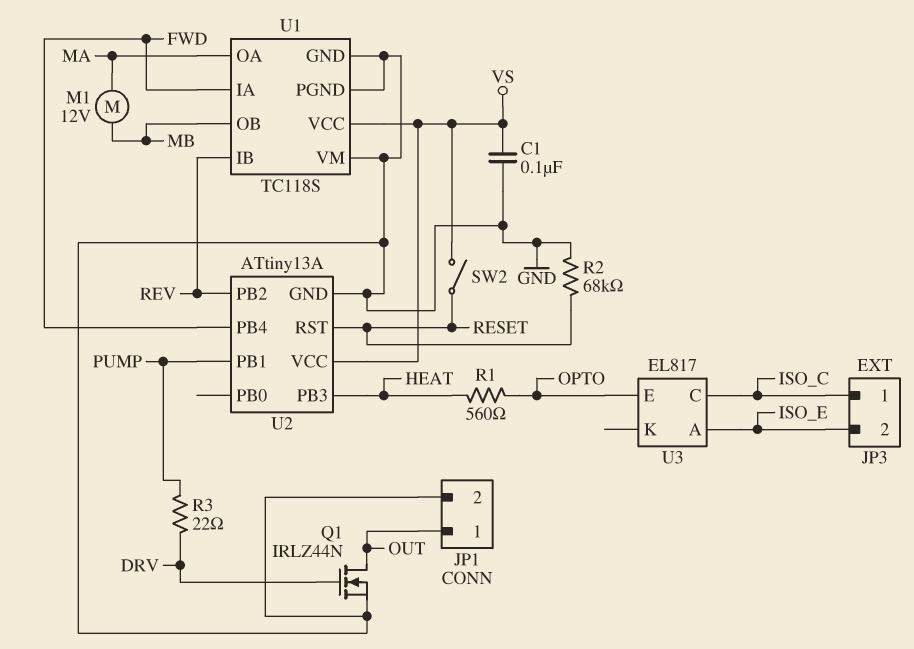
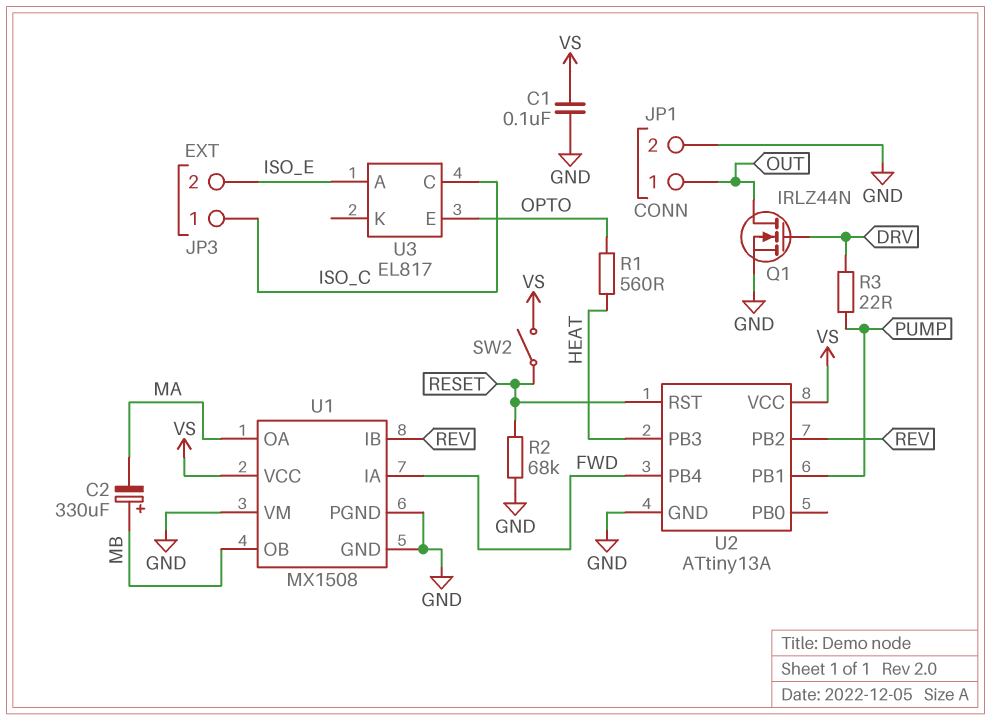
C2: none -> 330uF (plus MB, minus MA)
M1: motor 12V (MA, MB) -> none
U1: TC118S -> MX1508

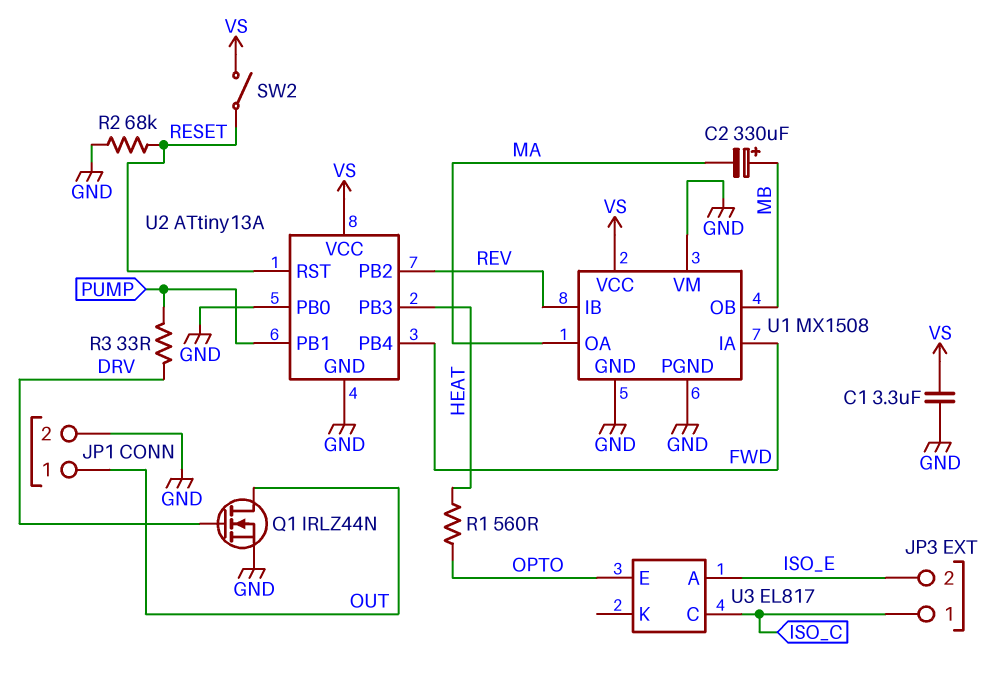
C1: 100nF (GND, VS) -> 3.3uF (GND, VS)
R3: 22 (DRV, PUMP) -> 33 (DRV, PUMP)
U2 pin PB0: none -> GND

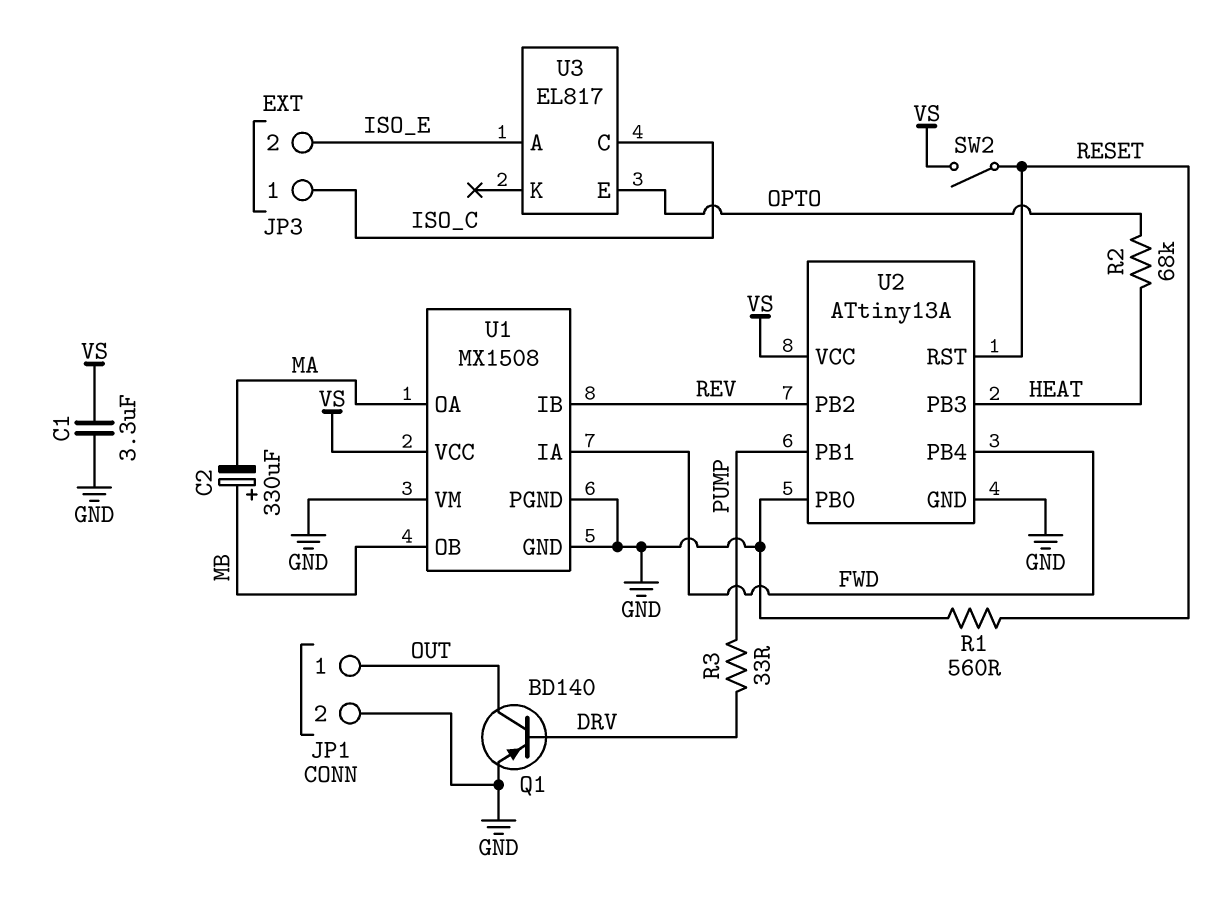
Q1: NMOS IRLZ44N (G DRV, D OUT, S GND) -> PNP BD140 (B DRV, C OUT, E GND)
R1: 560 (HEAT, OPTO) -> 560 (GND, RESET)
R2: 68k (GND, RESET) -> 68k (HEAT, OPTO)

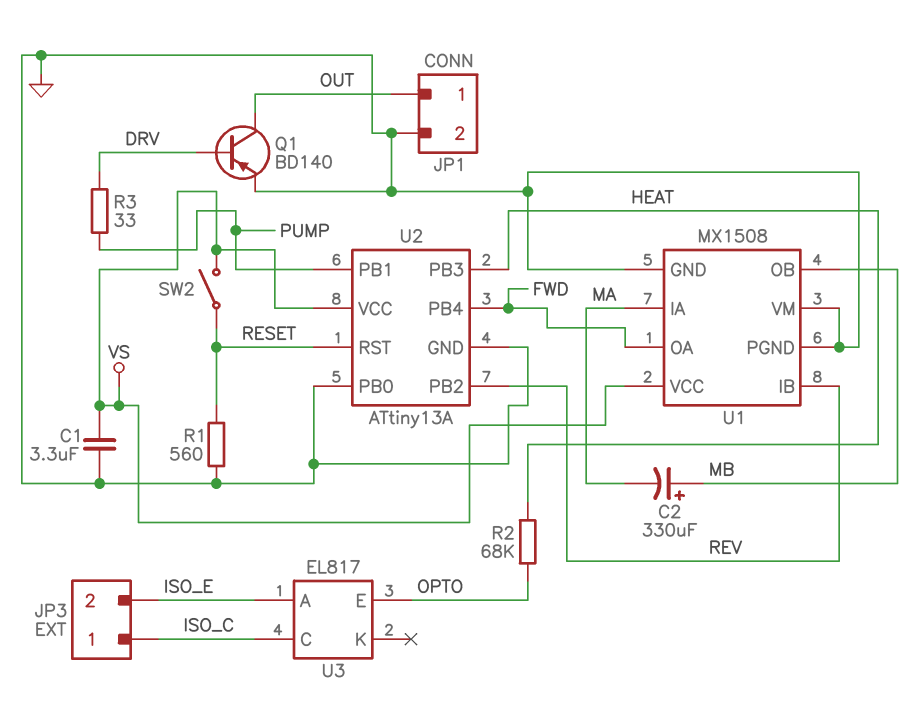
U1 pin IA: FWD -> MA
U1 pin OA: MA -> FWD

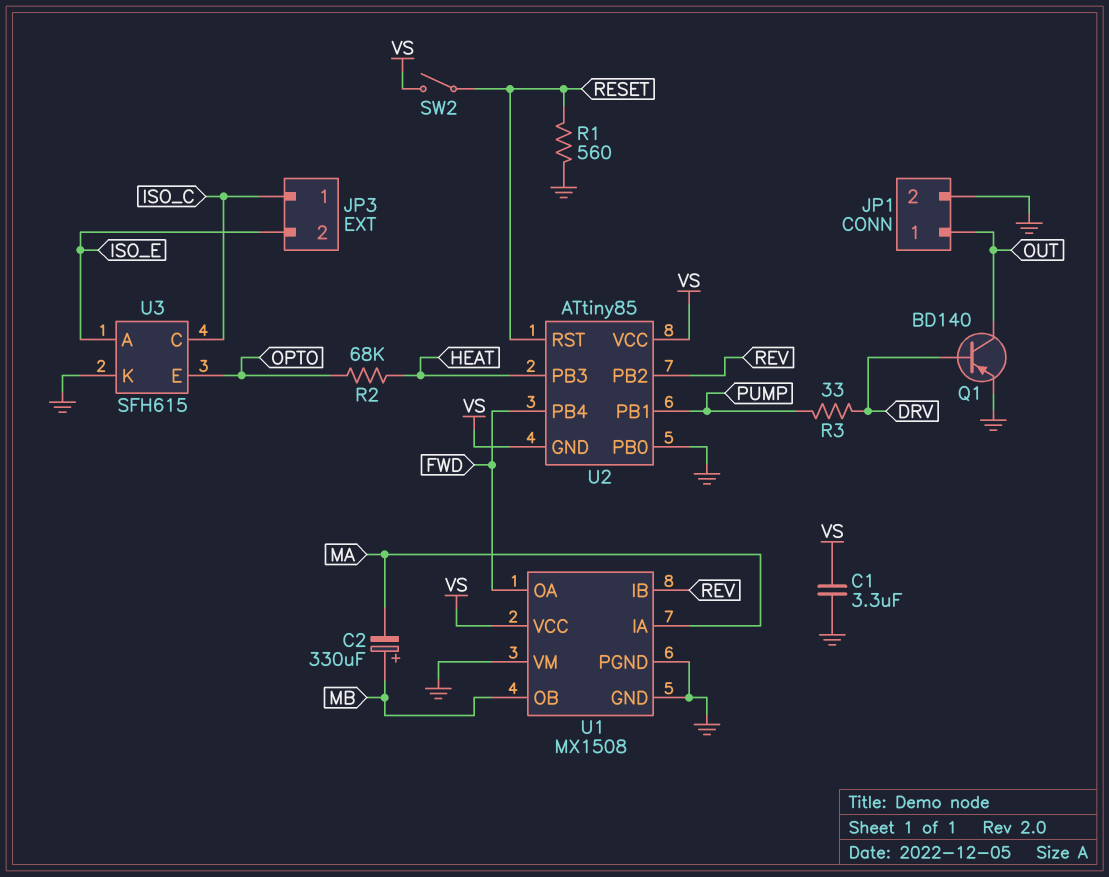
U2: ATtiny13A -> ATtiny85
U2 pin GND: GND -> VS
U3: EL817 -> SFH615
U3 pin K: none -> GND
───
Try it ▸
Please return every line of the records that contains the word "HEAT".

Result for this exercise ▸
R1: 560 (HEAT, OPTO) -> 560 (GND, RESET)
R2: 68k (GND, RESET) -> 68k (HEAT, OPTO)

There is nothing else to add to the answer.